BRIEF:
What is needed is a copy of each line in the listing below that contains "buffer".

SOURCE MATERIAL:

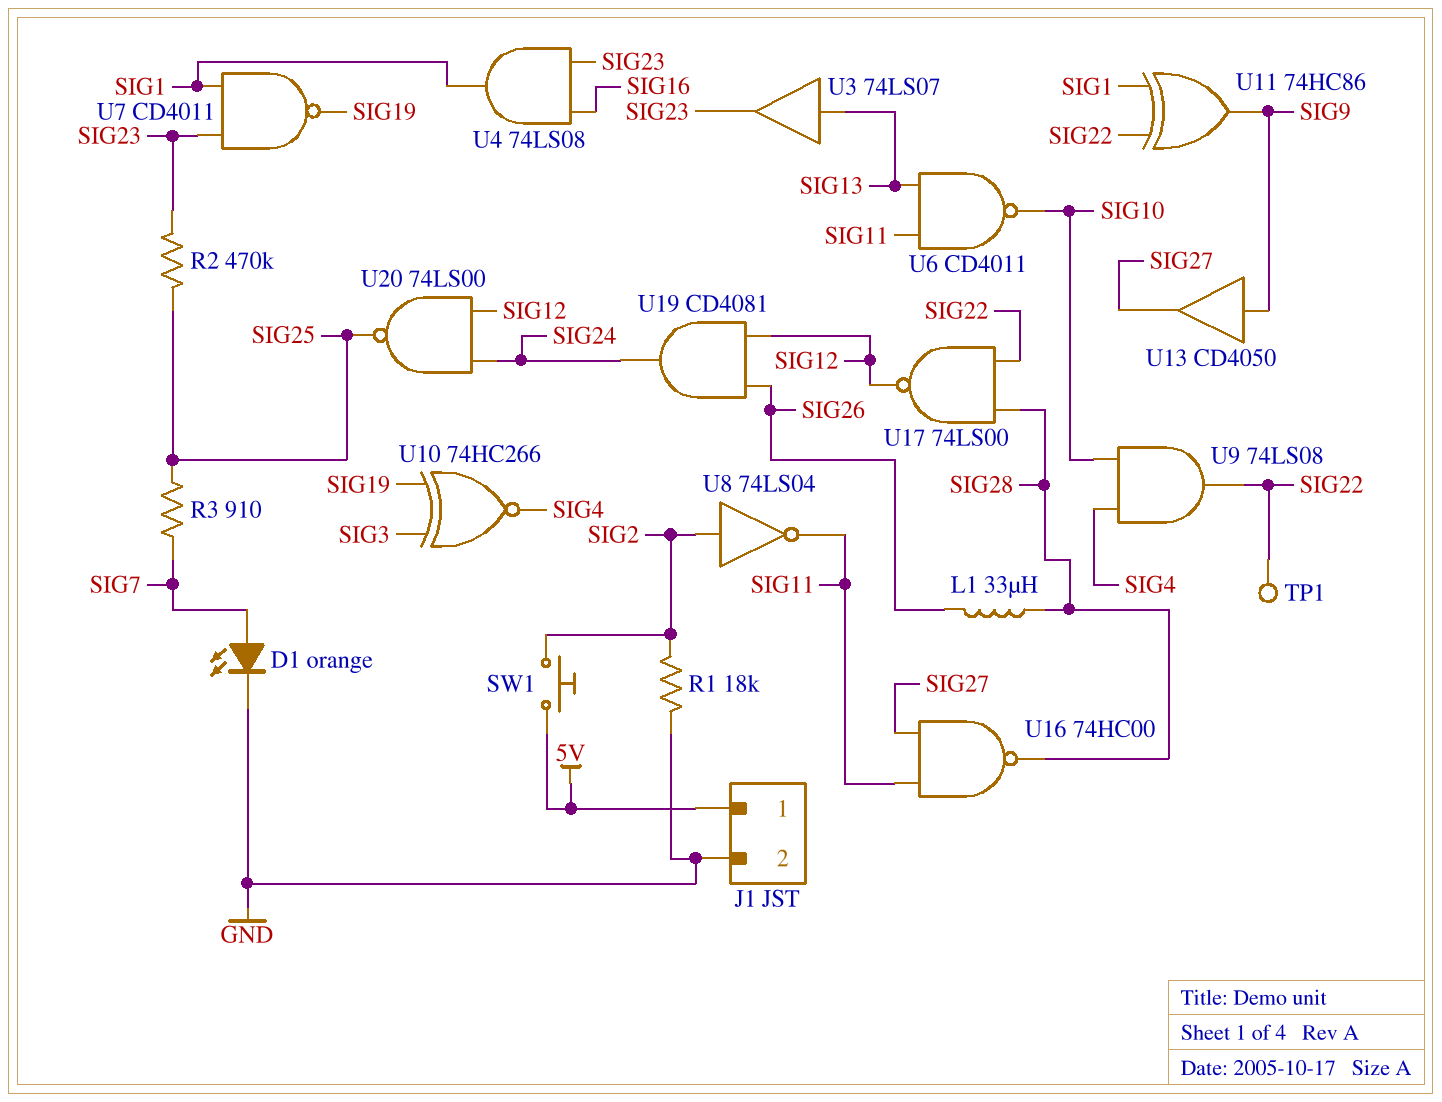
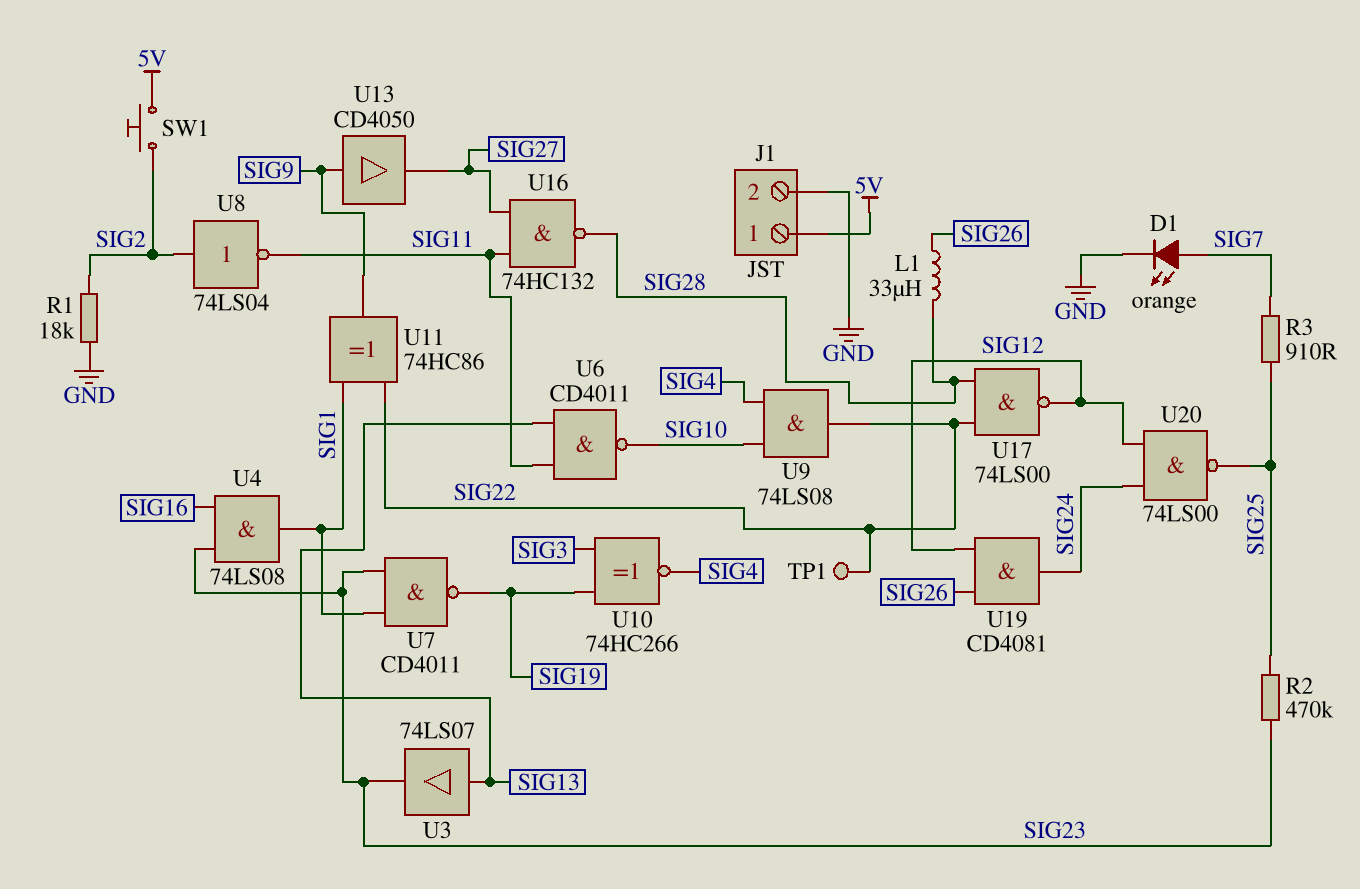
U16: NAND 74HC00 (in SIG11, in SIG27, out SIG28) -> NAND 74HC132 (in SIG11, in SIG27, out SIG28)

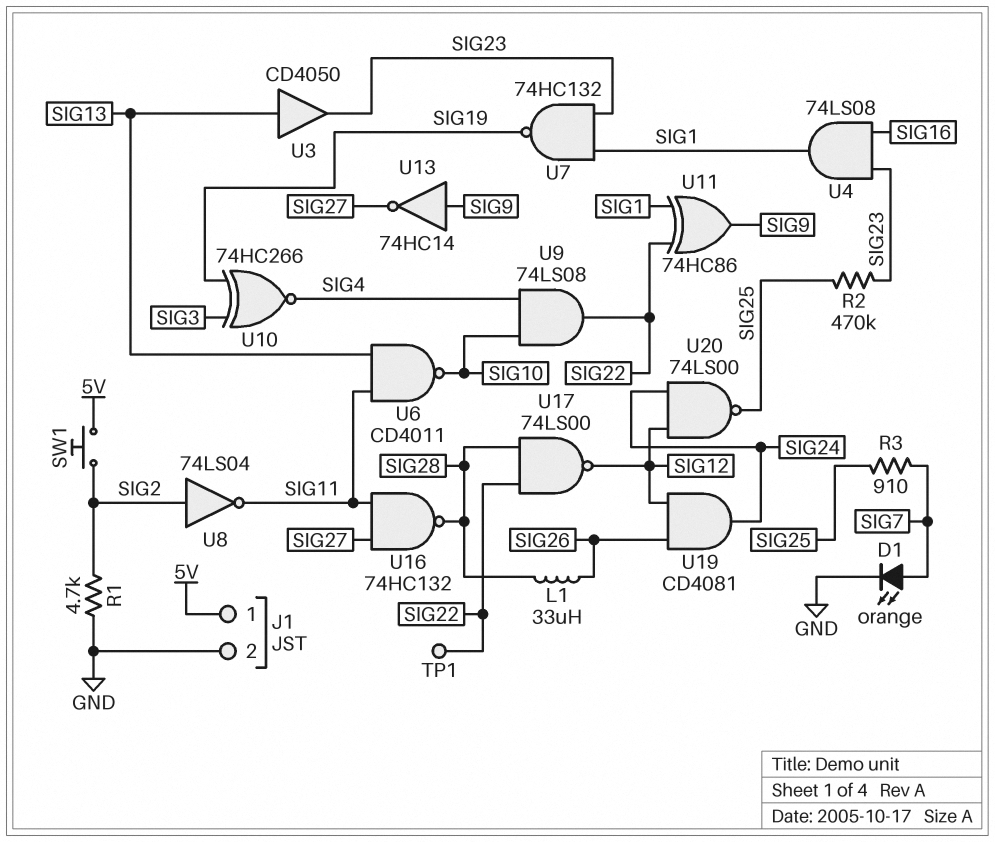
R1: 18k (GND, SIG2) -> 4.7k (GND, SIG2)
U3: buffer 74LS07 (in SIG13, out SIG23) -> buffer CD4050 (in SIG13, out SIG23)
U7: NAND CD4011 (in SIG1, in SIG23, out SIG19) -> NAND 74HC132 (in SIG1, in SIG23, out SIG19)
U13: buffer CD4050 (in SIG9, out SIG27) -> NOT 74HC14 (in SIG9, out SIG27)

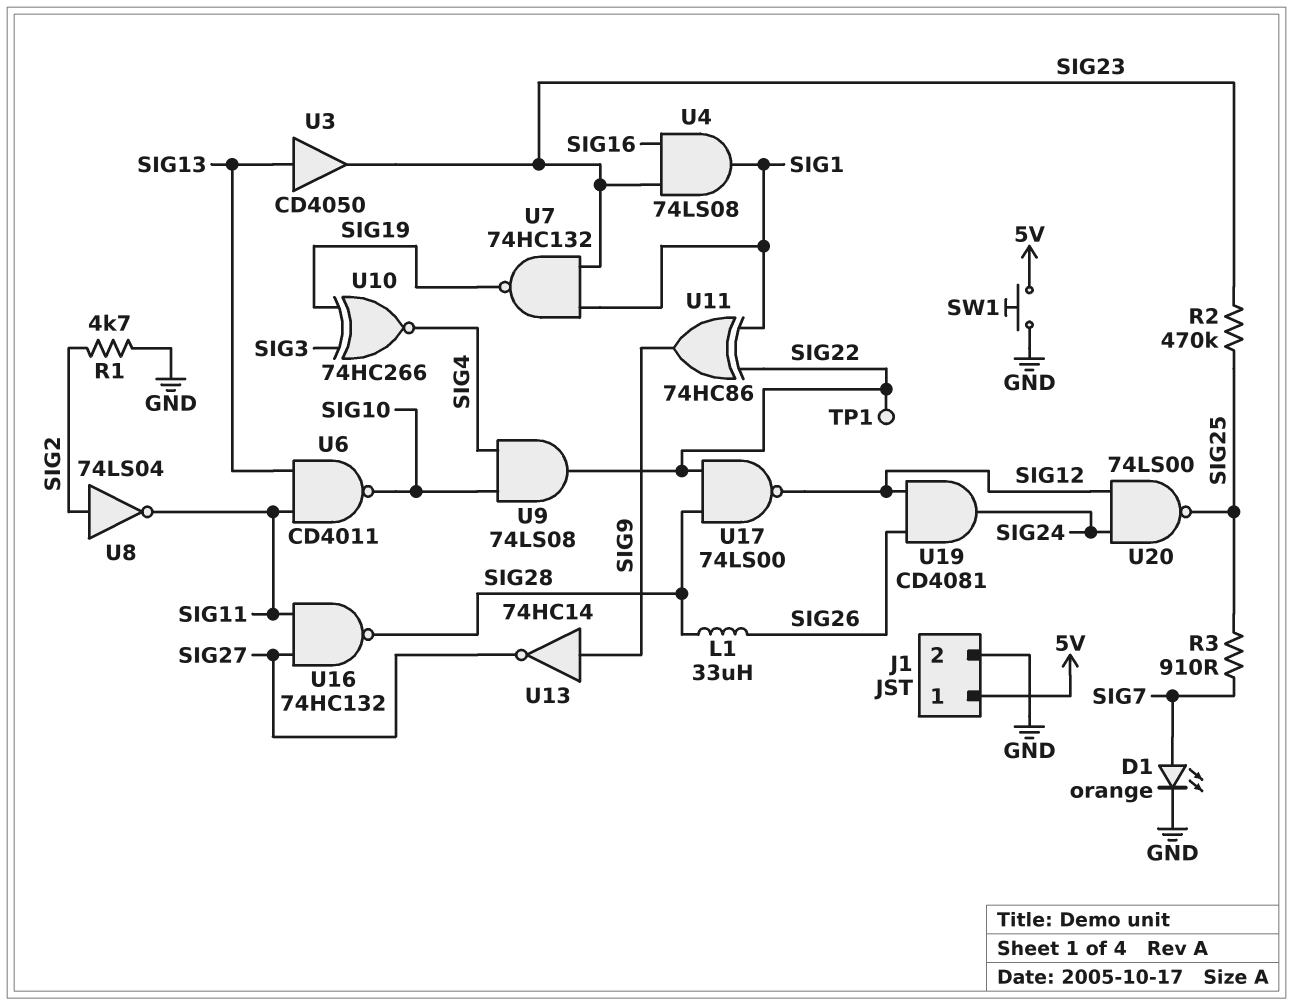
SW1: button (5V, SIG2) -> button (5V, GND)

TASK RESPONSE:
U3: buffer 74LS07 (in SIG13, out SIG23) -> buffer CD4050 (in SIG13, out SIG23)
U13: buffer CD4050 (in SIG9, out SIG27) -> NOT 74HC14 (in SIG9, out SIG27)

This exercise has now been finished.